TASK GOAL =
Having located the line with "[215 182 254 220]", print it and each remaining line exactly, stopping at the end of the material and omitting pictures.

### GIVEN INFORMATION ###

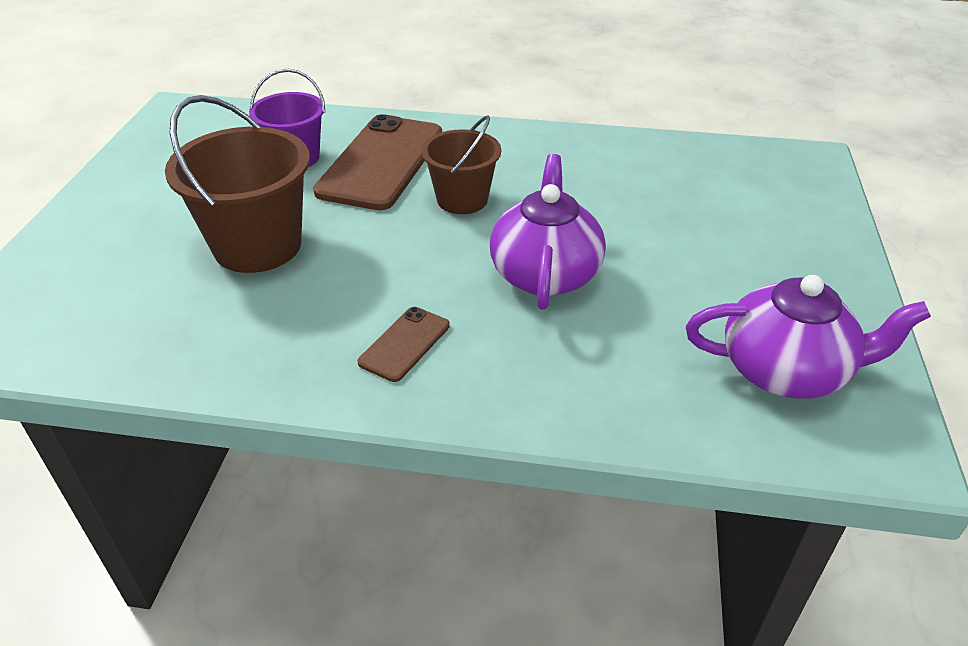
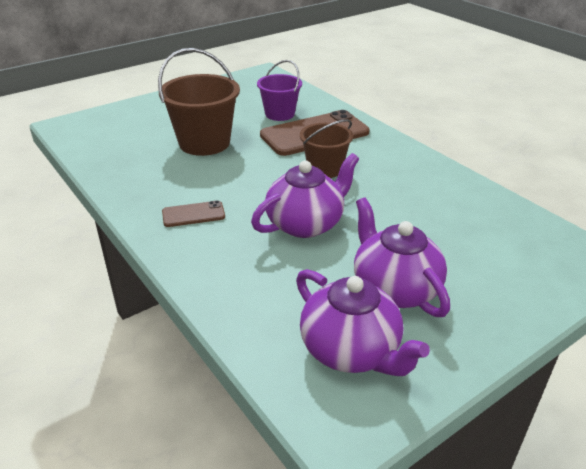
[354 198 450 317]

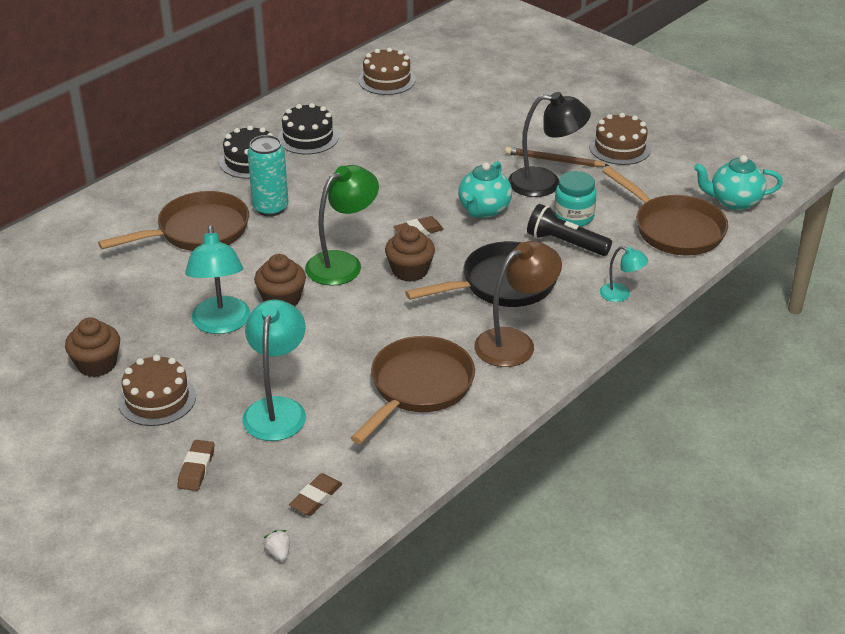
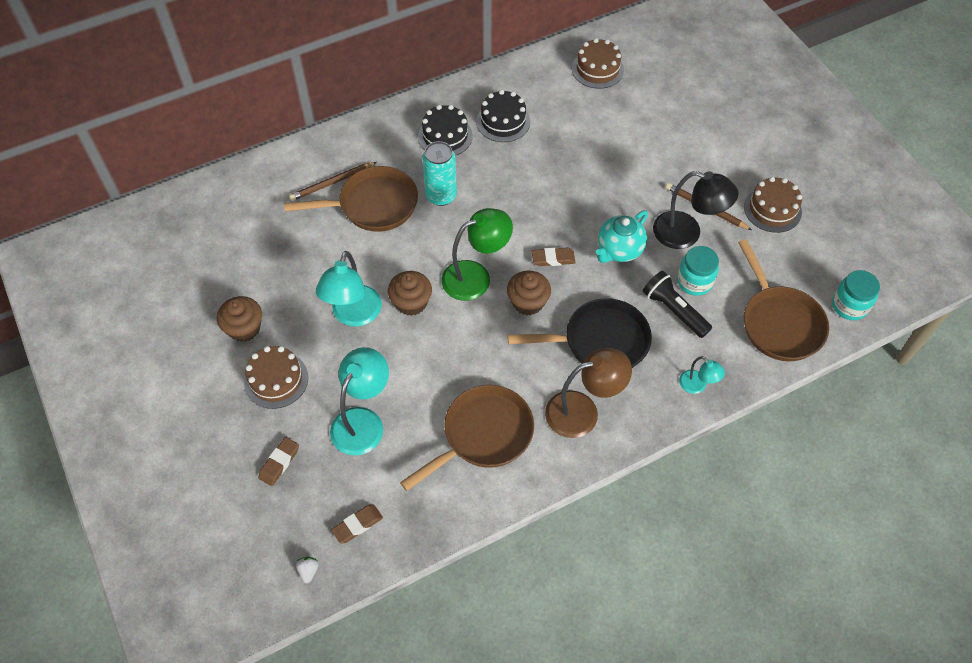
[289 162 377 201]
[832 270 880 320]

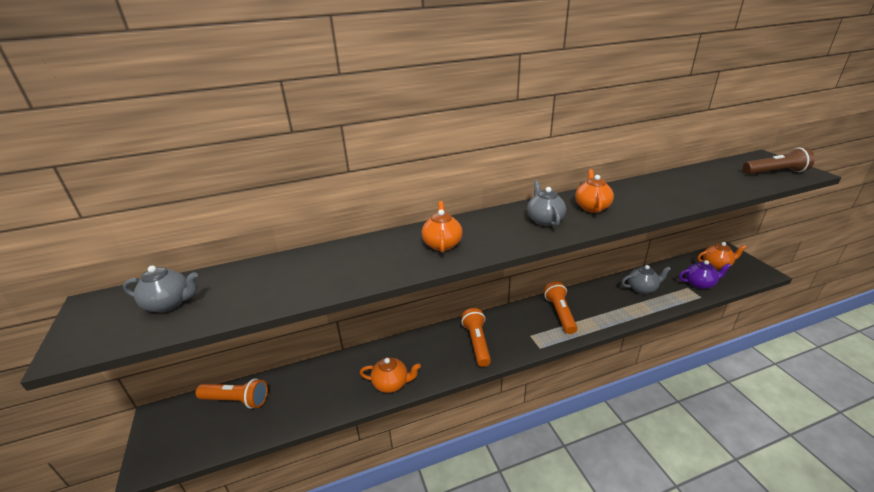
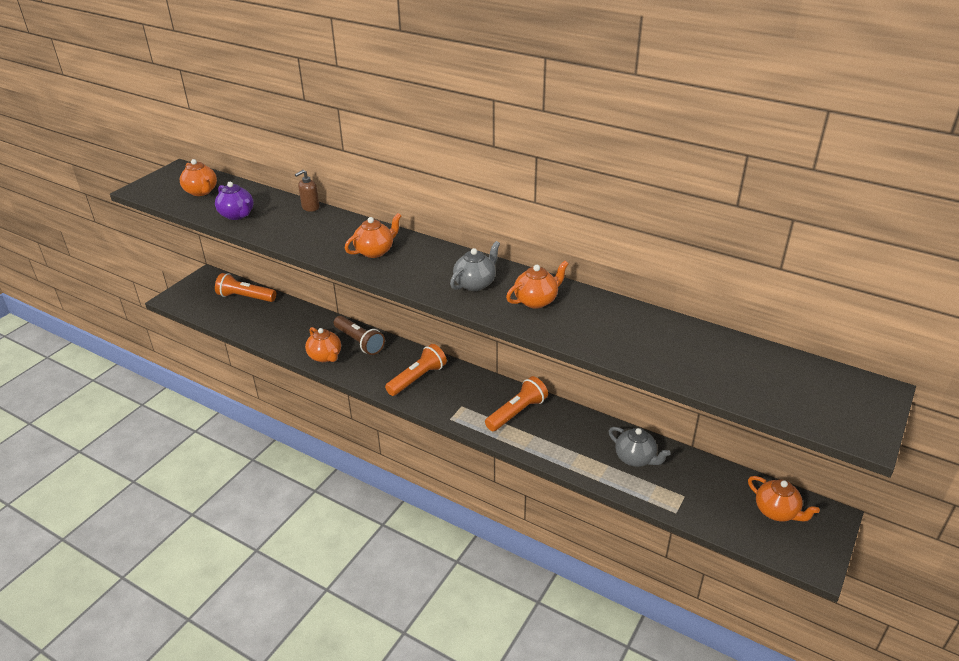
[295 170 319 212]
[215 182 254 220]
[334 316 385 355]
[180 159 217 196]
[215 273 276 302]

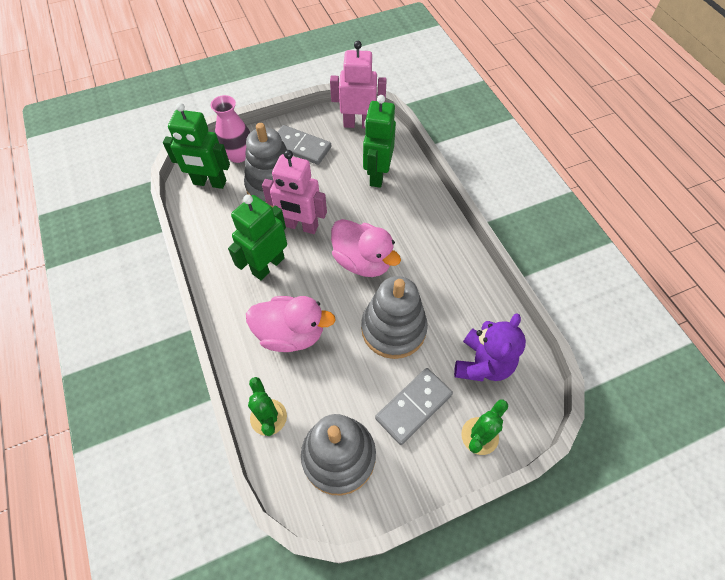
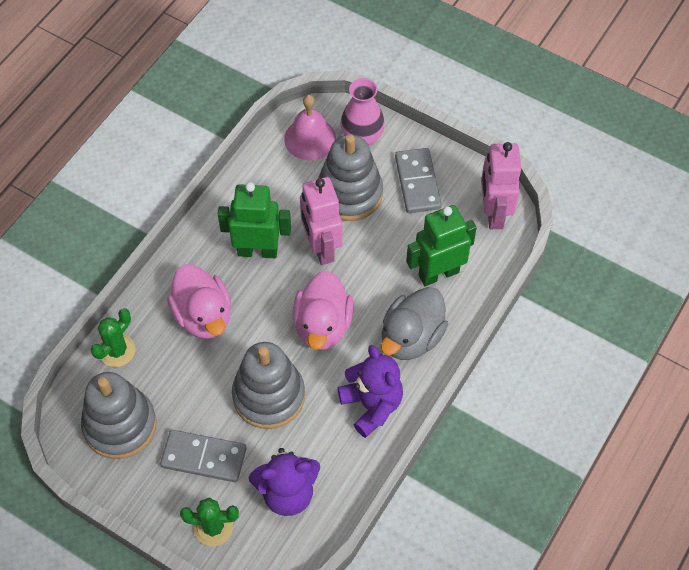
[338 345 403 438]
[381 287 448 360]
[284 95 336 161]
[481 142 521 229]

###

SOLUTION TO THIS TASK =
[215 182 254 220]
[334 316 385 355]
[180 159 217 196]
[215 273 276 302]

[338 345 403 438]
[381 287 448 360]
[284 95 336 161]
[481 142 521 229]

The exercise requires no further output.